ACTION ITEM - One figure is wanted here: how many lines in the entries hold the word "degrees".

RECORDS SUPPLIED -
**********

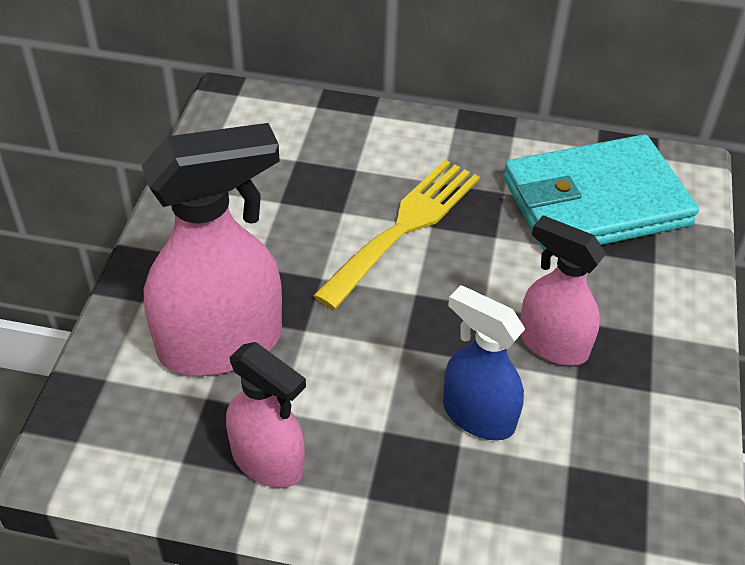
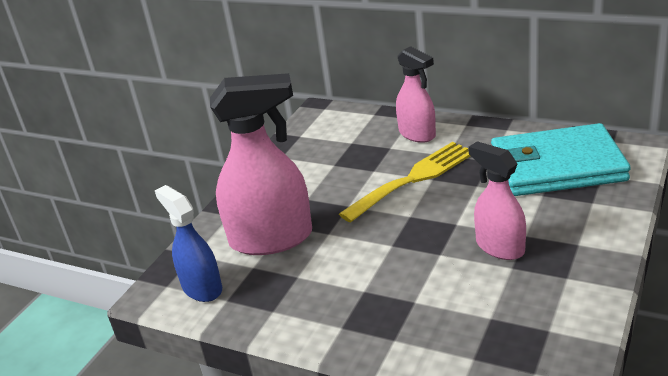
camera: 20 degrees right, 15 degrees down
pink spray bottle [226,342,306,488] -> pink spray bottle moved to [396,46,436,143]
blue spray bottle [443,285,525,440] -> blue spray bottle moved to [155,185,222,302]

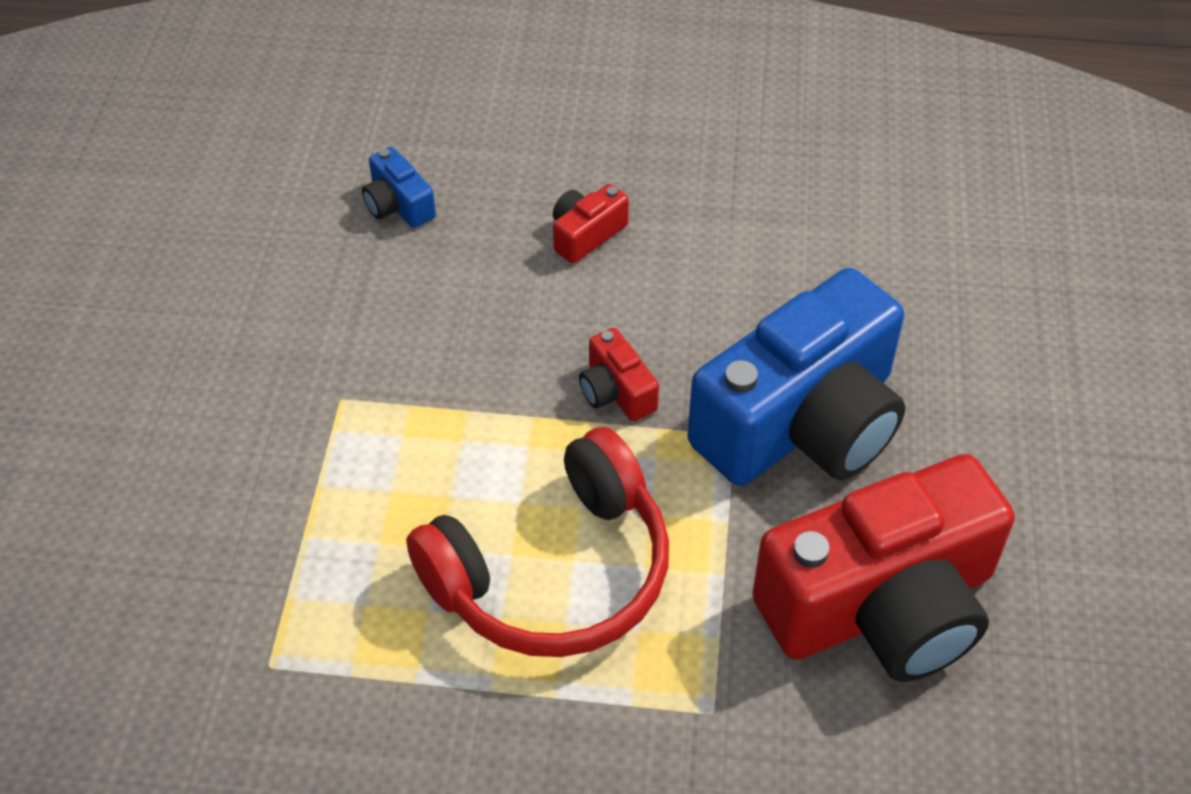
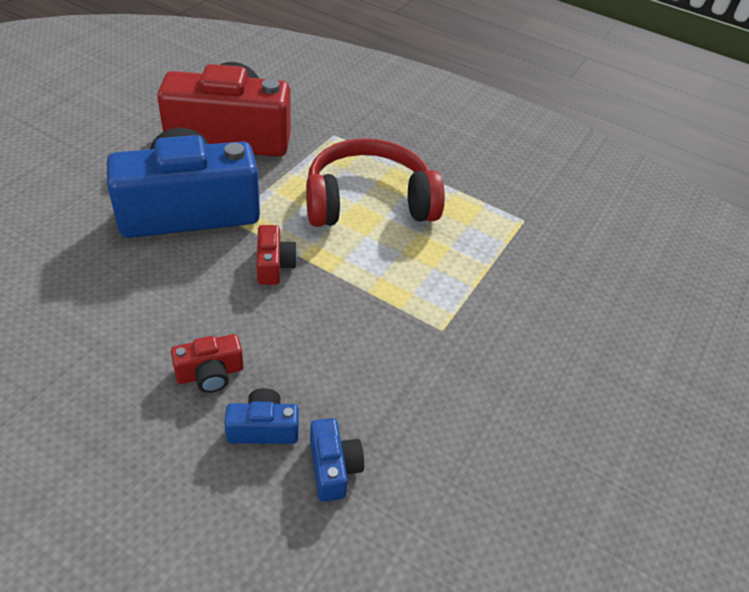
camera: 160 degrees left, 5 degrees down
none -> blue camera [224,388,299,444]

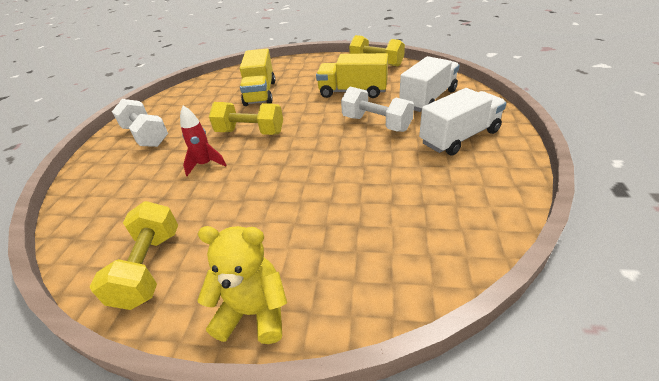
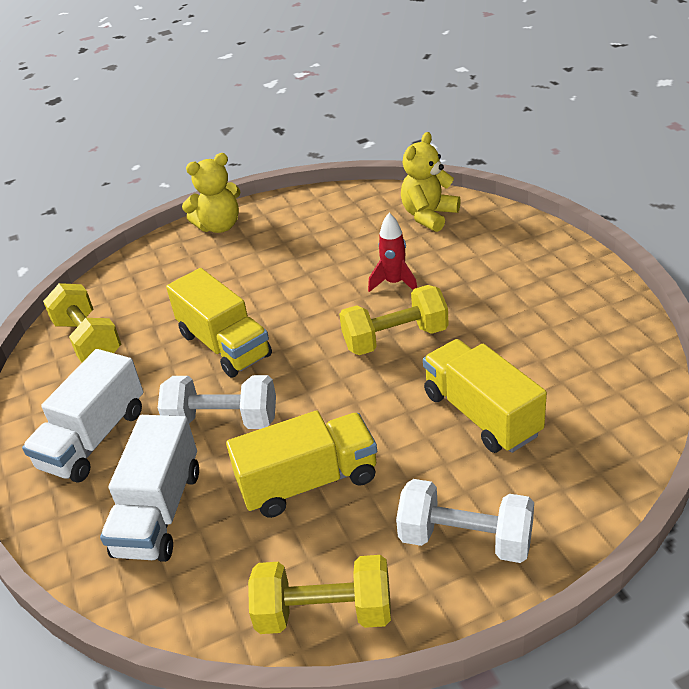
camera: 150 degrees right, 0 degrees up
yellow dumbbell [89,201,178,310] -> yellow dumbbell moved to [43,283,121,363]
white dumbbell [112,99,168,147] -> white dumbbell moved to [396,479,534,563]
none -> yellow truck [166,268,272,378]
none -> yellow teddy bear [401,132,461,232]

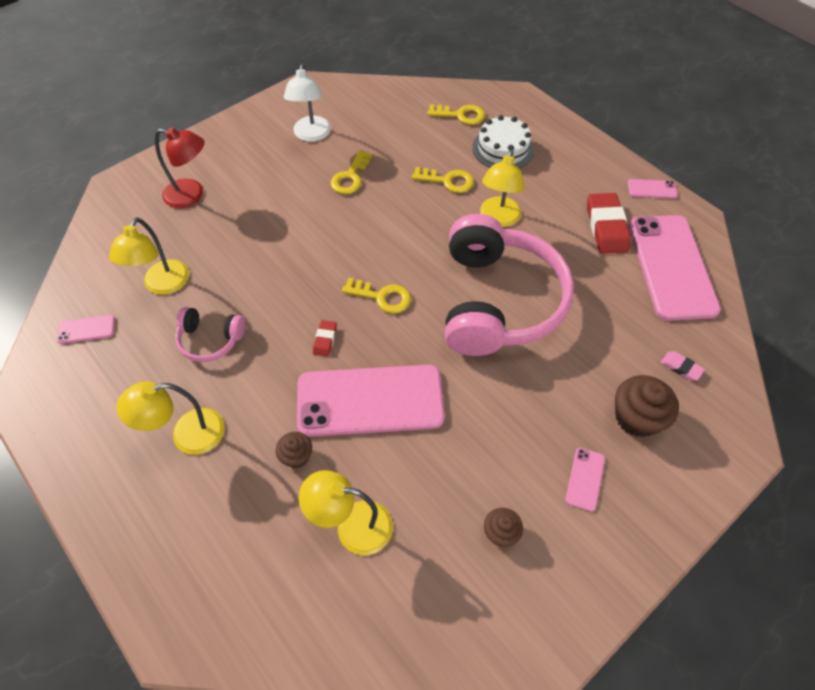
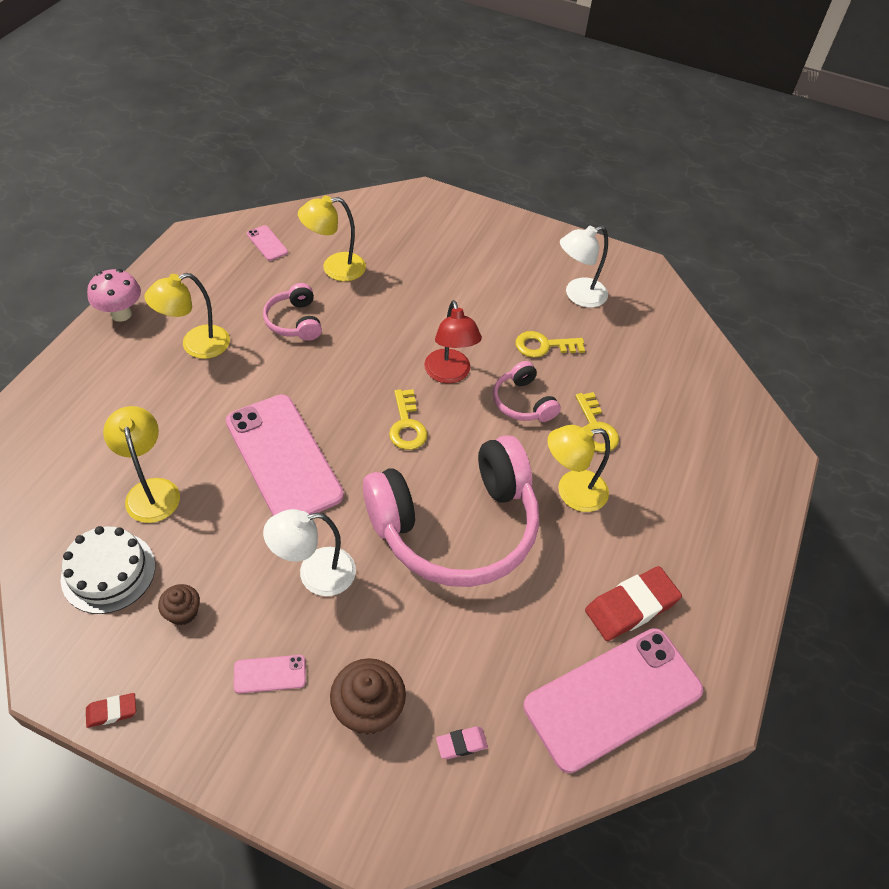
camera: 60 degrees right, 5 degrees down
yellow lamp [116,381,225,455] -> yellow lamp turned 75 degrees counterclockwise [144,273,230,359]
red lamp [155,127,205,208] -> red lamp moved to [424,300,482,383]
brown cupcake [276,432,312,468] -> none
red eraser [313,320,337,357] -> red eraser moved to [86,693,136,728]
yellow key [427,104,485,125] -> none
white cake [472,115,534,168] -> white cake moved to [61,526,155,614]
pink phone [628,179,678,199] -> none
pink eraser [661,351,705,381] -> pink eraser turned 60 degrees clockwise [436,726,488,759]
none -> pink mushroom [87,269,141,322]
none -> white lamp [263,509,356,596]
none -> pink headphones [493,361,561,422]

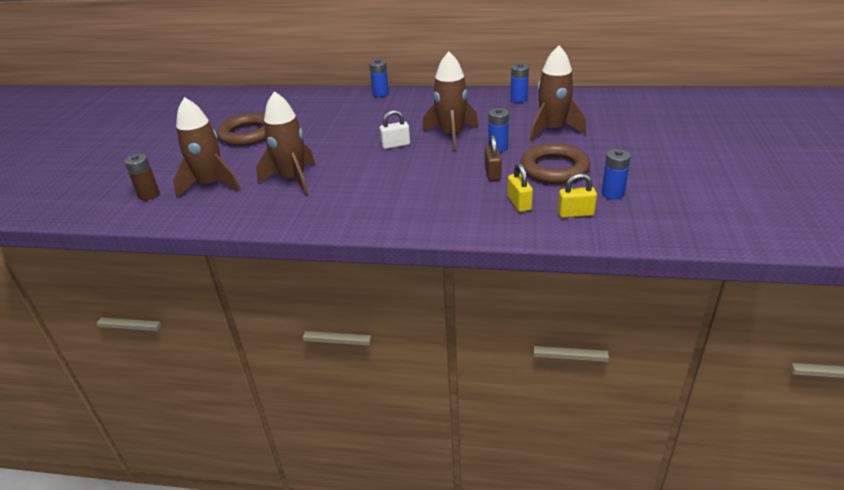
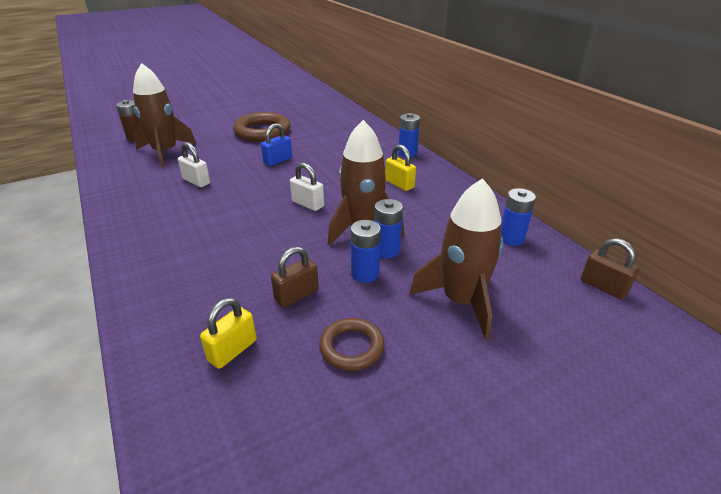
camera: 50 degrees right, 0 degrees up
brown rocket [256,91,315,195] -> white padlock [178,142,210,187]
brown ring [521,143,590,184] -> brown ring [319,318,385,371], size x0.59
yellow padlock [558,173,597,218] -> yellow padlock moved to [385,144,416,191]
blue battery [601,149,631,200] -> blue battery moved to [374,199,403,258]
none -> blue padlock [261,123,292,166]
none -> brown padlock [581,238,639,299]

**********

WRITTEN REPLY - 7